*** EXERCISE DATA ***
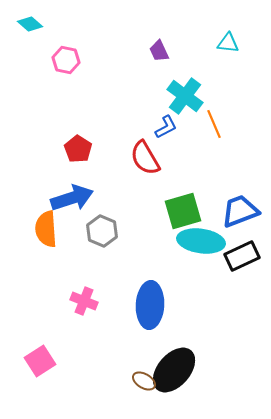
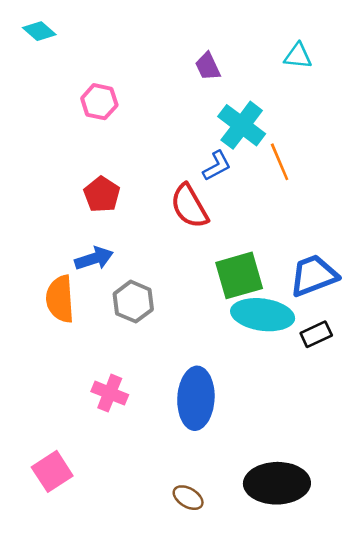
pink hexagon: (66, 60) -> (99, 102), moved
blue arrow: (72, 198) -> (94, 258), size x0.7
black rectangle: (242, 256) -> (316, 334), size x0.7
black ellipse: (174, 370) -> (277, 483), moved, turned 48

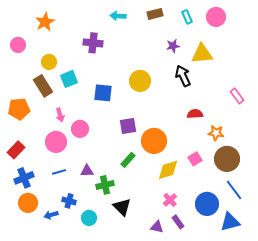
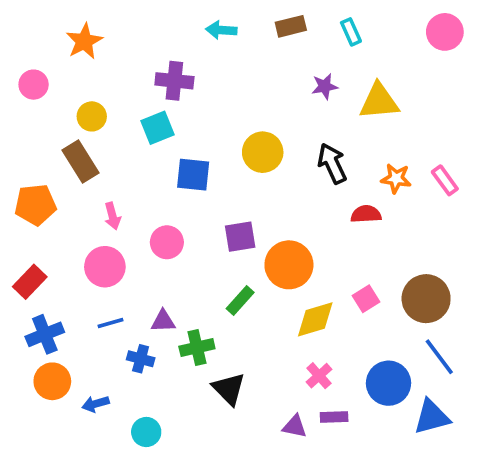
pink circle: (216, 17) -> (445, 32), moved
black arrow: (183, 76) -> (332, 163), moved
cyan square: (69, 79) -> (157, 128), moved
pink circle: (80, 129) -> (167, 242), moved
orange star: (216, 133) -> (396, 178), moved
blue cross: (69, 201) -> (141, 359), moved
cyan circle: (89, 218) -> (146, 432), moved
purple rectangle: (178, 222) -> (334, 417), turned -56

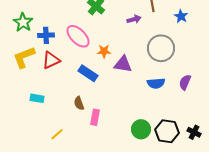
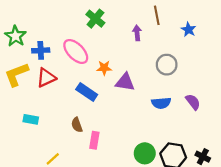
purple arrow: (134, 19) -> (137, 33), turned -80
gray circle: (161, 48) -> (167, 65), size x0.7
purple semicircle: (185, 82) -> (193, 102), turned 119

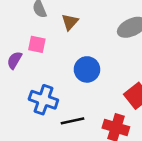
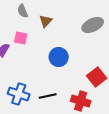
blue cross: (43, 100) -> (19, 94), moved

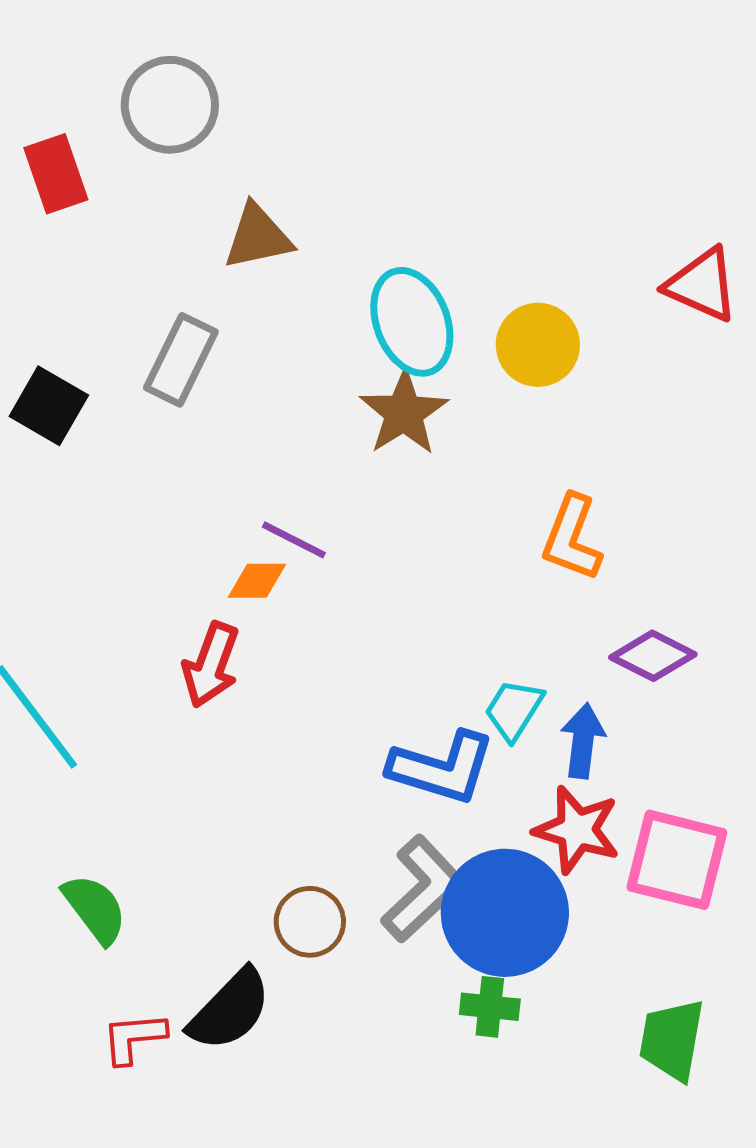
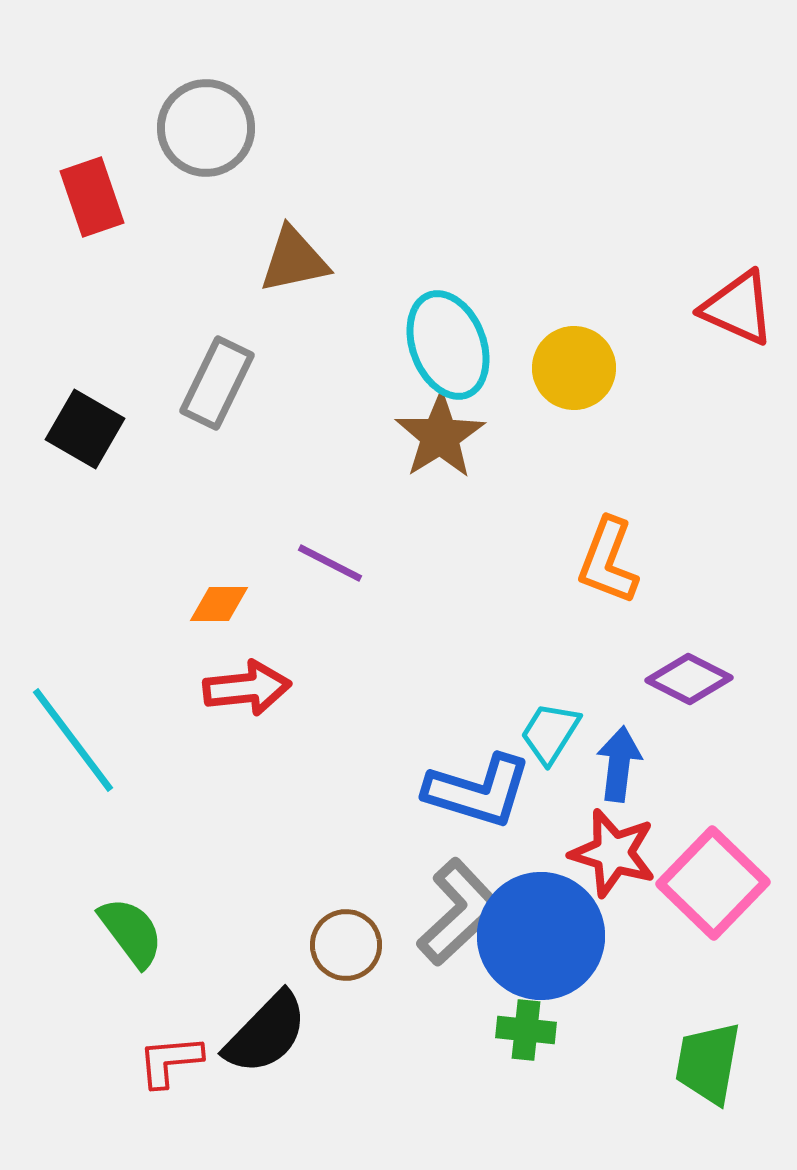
orange diamond: (257, 581) -> (219, 604), moved
red arrow: (211, 665) -> (247, 688), turned -116
pink square: (677, 860) -> (713, 883), turned 30

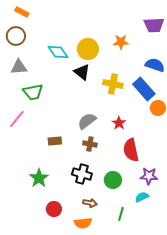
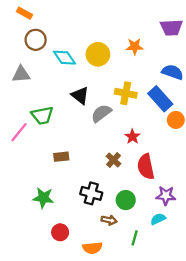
brown circle: (16, 36) -> (36, 40), moved
black triangle: (82, 72) -> (80, 95), moved
green trapezoid: (33, 92) -> (42, 115), moved
gray semicircle: (87, 121) -> (101, 113), moved
brown cross: (90, 144) -> (113, 160), moved, turned 32
green star: (39, 178) -> (43, 198), turned -30
brown arrow: (90, 203) -> (109, 220), moved

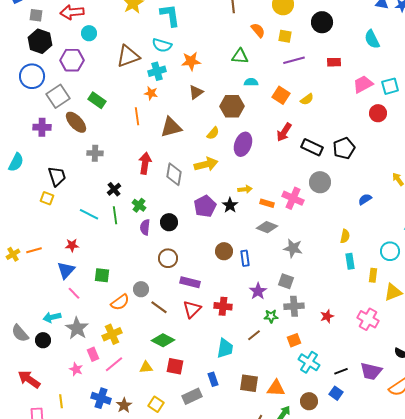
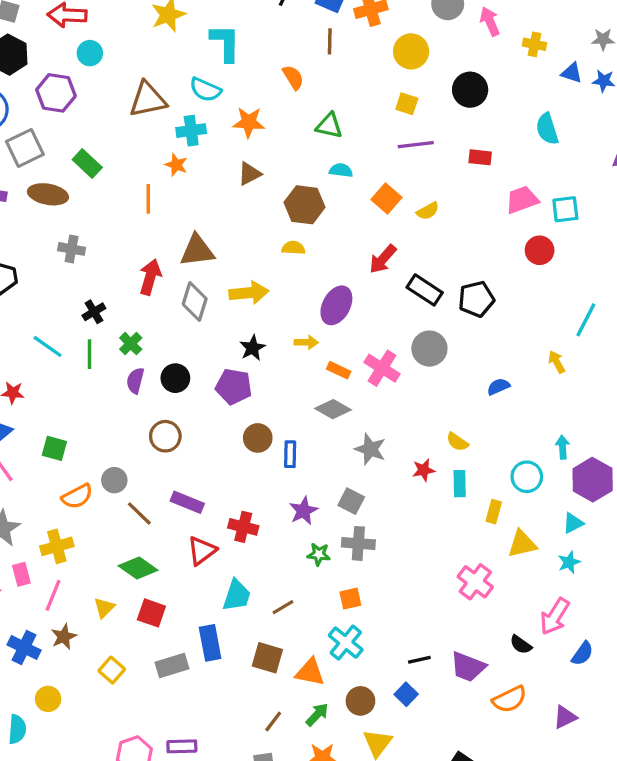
orange semicircle: (258, 30) -> (293, 77), moved
brown ellipse: (76, 122) -> (48, 194), turned -45
brown triangle: (171, 127) -> (197, 251), moved
yellow semicircle: (213, 133) -> (293, 248), moved, turned -136
purple ellipse: (243, 144) -> (336, 305), moved
black star: (230, 205) -> (253, 348), moved
purple pentagon: (205, 206) -> (234, 387), moved, turned 30
yellow semicircle: (345, 236) -> (457, 442), turned 104
purple rectangle: (190, 282) -> (187, 502), moved
red triangle: (192, 309) -> (202, 551), moved
red star: (327, 316) -> (424, 470), moved
brown line: (254, 335) -> (283, 607), moved
cyan cross: (309, 362) -> (346, 643), moved
pink line: (114, 364) -> (53, 595), turned -36
yellow triangle: (146, 367) -> (104, 608), turned -48
blue rectangle: (213, 379) -> (210, 643), size x1.5
brown star: (124, 405) -> (64, 637), moved

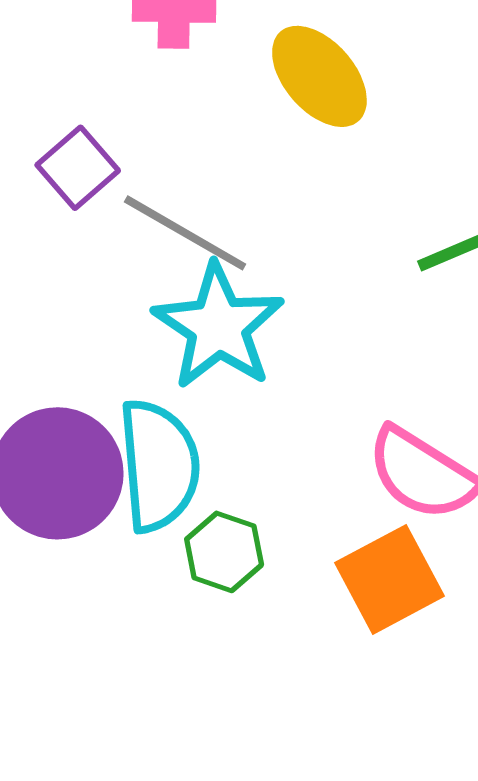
*** End of EXERCISE DATA ***
WHAT TO DO:
Where a picture appears in the data, omit it; restate the rest word for word.

SOLUTION FOR THIS PROBLEM:
pink hexagon: (66, 60) -> (99, 102), moved
blue arrow: (72, 198) -> (94, 258), size x0.7
black rectangle: (242, 256) -> (316, 334), size x0.7
black ellipse: (174, 370) -> (277, 483), moved, turned 48

pink circle: (216, 17) -> (445, 32), moved
black arrow: (183, 76) -> (332, 163), moved
cyan square: (69, 79) -> (157, 128), moved
pink circle: (80, 129) -> (167, 242), moved
orange star: (216, 133) -> (396, 178), moved
blue cross: (69, 201) -> (141, 359), moved
cyan circle: (89, 218) -> (146, 432), moved
purple rectangle: (178, 222) -> (334, 417), turned -56

purple arrow: (134, 19) -> (137, 33), turned -80
gray circle: (161, 48) -> (167, 65), size x0.7
purple semicircle: (185, 82) -> (193, 102), turned 119

blue cross: (43, 100) -> (19, 94), moved

orange diamond: (257, 581) -> (219, 604), moved
red arrow: (211, 665) -> (247, 688), turned -116
pink square: (677, 860) -> (713, 883), turned 30

brown circle: (16, 36) -> (36, 40), moved
black triangle: (82, 72) -> (80, 95), moved
green trapezoid: (33, 92) -> (42, 115), moved
gray semicircle: (87, 121) -> (101, 113), moved
brown cross: (90, 144) -> (113, 160), moved, turned 32
green star: (39, 178) -> (43, 198), turned -30
brown arrow: (90, 203) -> (109, 220), moved

orange semicircle: (258, 30) -> (293, 77), moved
brown ellipse: (76, 122) -> (48, 194), turned -45
brown triangle: (171, 127) -> (197, 251), moved
yellow semicircle: (213, 133) -> (293, 248), moved, turned -136
purple ellipse: (243, 144) -> (336, 305), moved
black star: (230, 205) -> (253, 348), moved
purple pentagon: (205, 206) -> (234, 387), moved, turned 30
yellow semicircle: (345, 236) -> (457, 442), turned 104
purple rectangle: (190, 282) -> (187, 502), moved
red triangle: (192, 309) -> (202, 551), moved
red star: (327, 316) -> (424, 470), moved
brown line: (254, 335) -> (283, 607), moved
cyan cross: (309, 362) -> (346, 643), moved
pink line: (114, 364) -> (53, 595), turned -36
yellow triangle: (146, 367) -> (104, 608), turned -48
blue rectangle: (213, 379) -> (210, 643), size x1.5
brown star: (124, 405) -> (64, 637), moved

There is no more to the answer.